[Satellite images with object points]
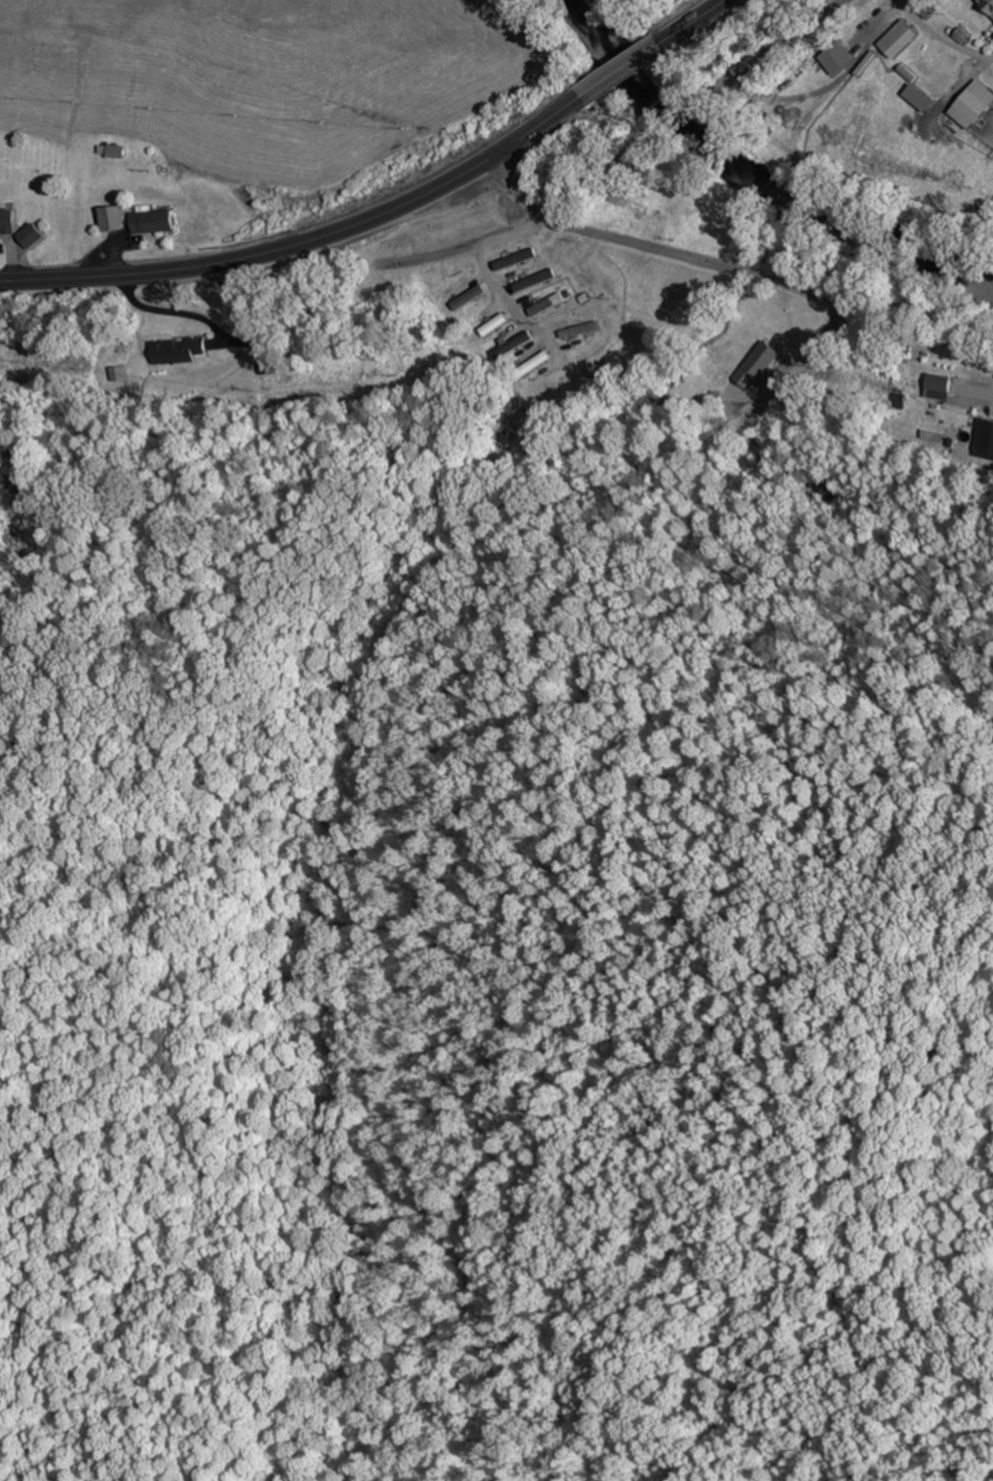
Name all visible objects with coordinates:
building: (988, 4)
road: (694, 23)
building: (899, 38)
building: (837, 57)
road: (621, 72)
building: (975, 106)
river: (753, 172)
building: (629, 204)
building: (604, 215)
building: (7, 221)
building: (154, 221)
building: (32, 235)
road: (307, 242)
building: (512, 261)
road: (732, 270)
building: (530, 283)
building: (468, 298)
building: (544, 306)
building: (495, 324)
building: (580, 331)
building: (511, 343)
building: (178, 350)
building: (531, 356)
building: (264, 365)
building: (120, 373)
building: (943, 383)
building: (931, 436)
building: (986, 440)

ACTIVITY: The entries should be reproduced word for word, pictures omitted.

EXPECTED ANSWER:
Name all visible objects with coordinates:
building: (988, 4)
road: (694, 23)
building: (899, 38)
building: (837, 57)
road: (621, 72)
building: (975, 106)
river: (753, 172)
building: (629, 204)
building: (604, 215)
building: (7, 221)
building: (154, 221)
building: (32, 235)
road: (307, 242)
building: (512, 261)
road: (732, 270)
building: (530, 283)
building: (468, 298)
building: (544, 306)
building: (495, 324)
building: (580, 331)
building: (511, 343)
building: (178, 350)
building: (531, 356)
building: (264, 365)
building: (120, 373)
building: (943, 383)
building: (931, 436)
building: (986, 440)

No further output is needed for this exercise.